To-do item
Search the data for the string "yellow" and copy each line in which it appears.
*** Opening of Task material ***
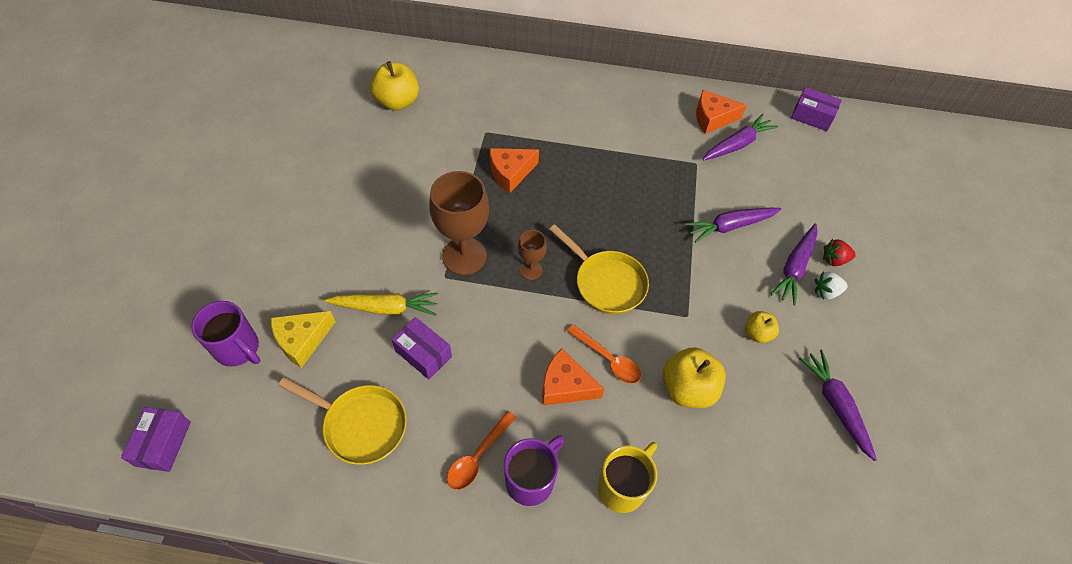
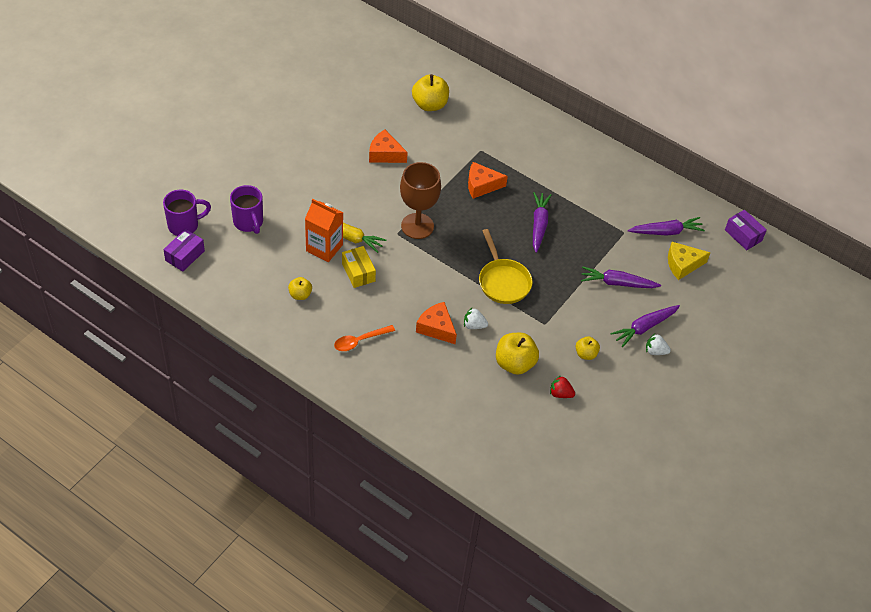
camera: 25 degrees right, 5 degrees down
(302, 340) = (288, 233): yellow cheese -> yellow cheese (682, 264)
(360, 339) = (324, 248): none -> orange carton
(361, 425) = (300, 294): yellow pan -> yellow apple
(423, 354) = (358, 272): purple box -> yellow box
(531, 270) = (456, 253): brown goblet -> none
(531, 479) = (384, 366): purple mug -> purple mug (184, 225)
(608, 359) = (474, 325): orange spoon -> white strawberry
(622, 486) = (437, 394): yellow mug -> none
(712, 118) = (661, 206): orange cheese -> orange cheese (385, 154)
(834, 260) = (678, 335): red strawberry -> red strawberry (560, 393)
(835, 405) = (607, 415): purple carrot -> purple carrot (539, 225)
*** Close of Task material ***
Finished exercise
(302, 340) = (288, 233): yellow cheese -> yellow cheese (682, 264)
(361, 425) = (300, 294): yellow pan -> yellow apple
(423, 354) = (358, 272): purple box -> yellow box
(622, 486) = (437, 394): yellow mug -> none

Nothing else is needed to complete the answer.